▸ **Problem to work on**
From the line that contains "GPS pin TX: C15 -> A5" to the final line below, both included, print each line exactly and skip the pictures.

▸ **Records provided**
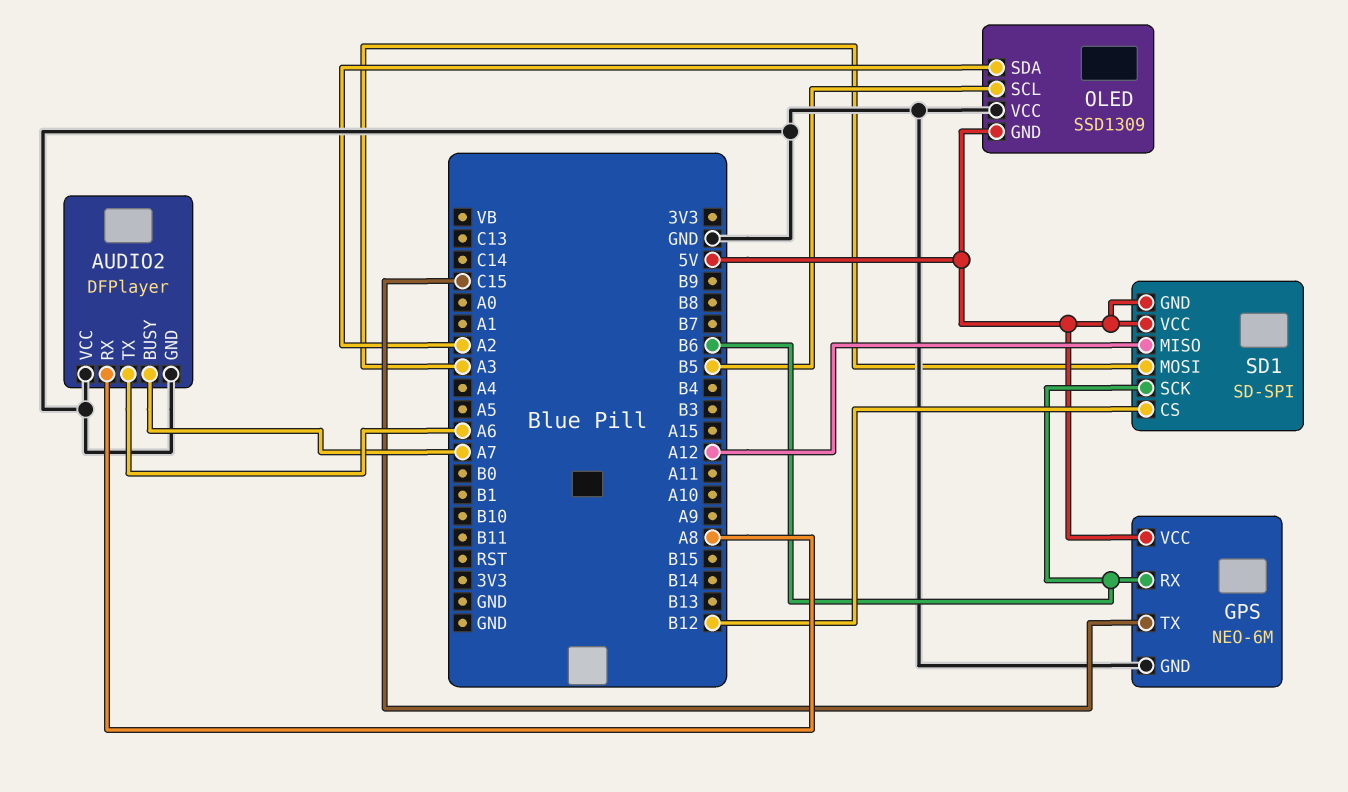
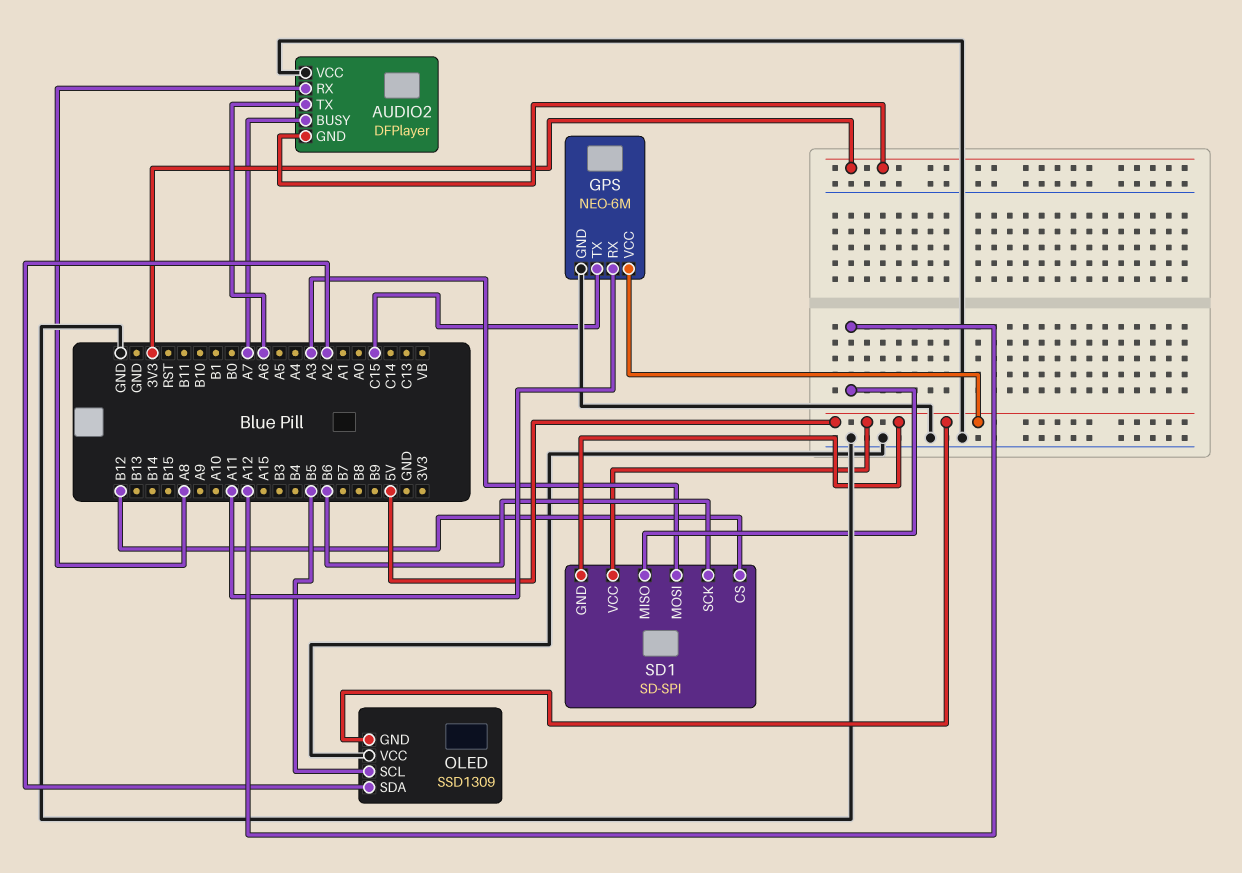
AUDIO2 pin GND: GND -> 3V3
GPS pin RX: B6 -> A11

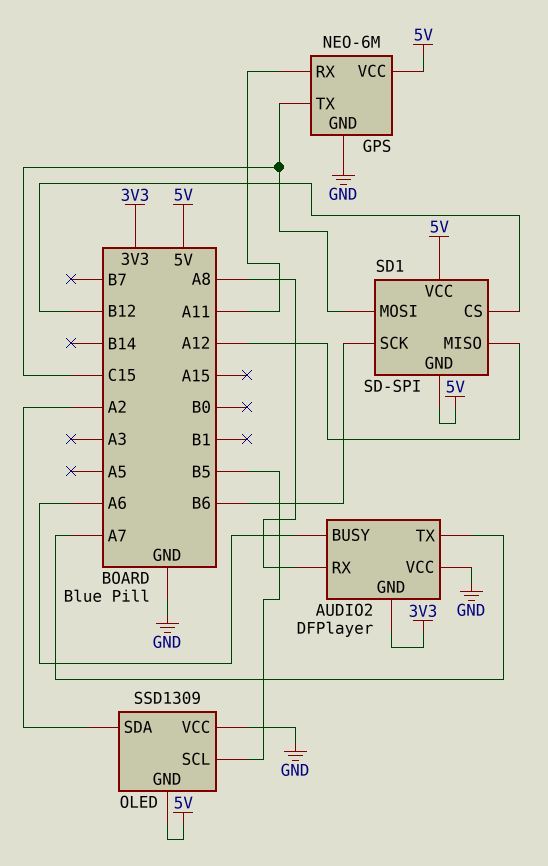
AUDIO2 pin BUSY: A7 -> A6
AUDIO2 pin TX: A6 -> A7
SD1 pin MOSI: A3 -> C15

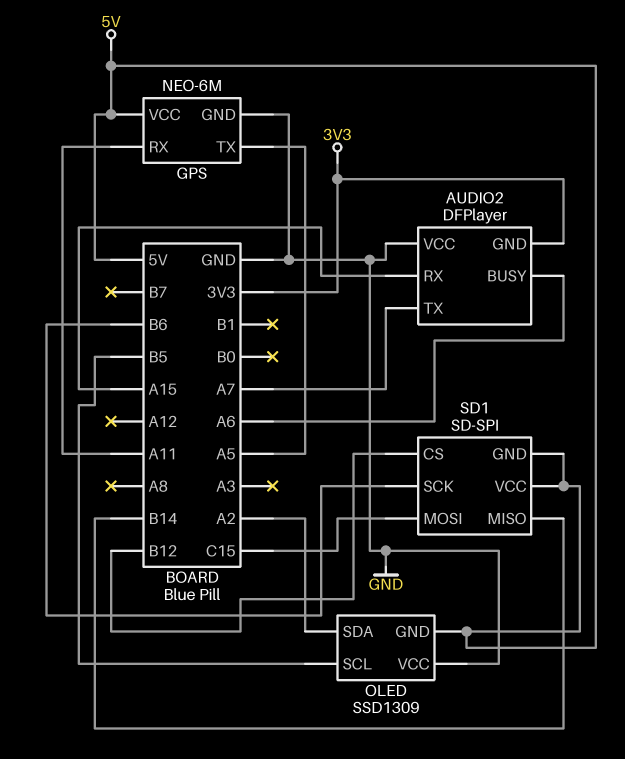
AUDIO2 pin RX: A8 -> A15
GPS pin TX: C15 -> A5
SD1 pin MISO: A12 -> B14

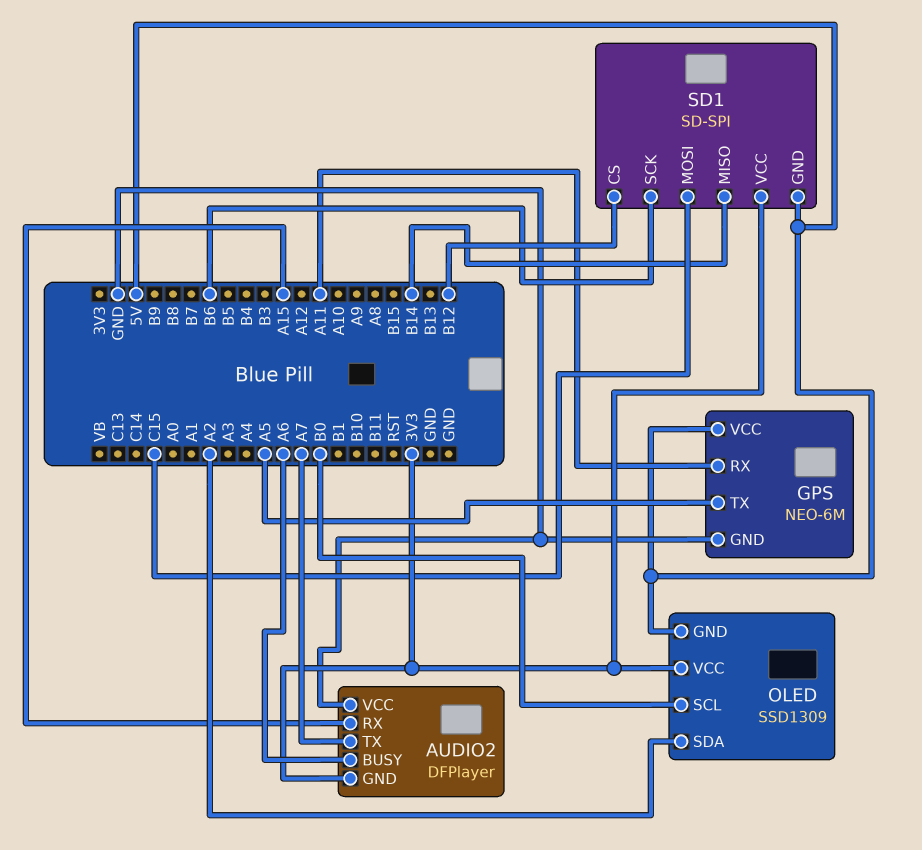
OLED pin SCL: B5 -> B0
OLED pin VCC: GND -> 3V3
SD1 pin VCC: 5V -> 3V3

▸ **The completed task**
GPS pin TX: C15 -> A5
SD1 pin MISO: A12 -> B14

OLED pin SCL: B5 -> B0
OLED pin VCC: GND -> 3V3
SD1 pin VCC: 5V -> 3V3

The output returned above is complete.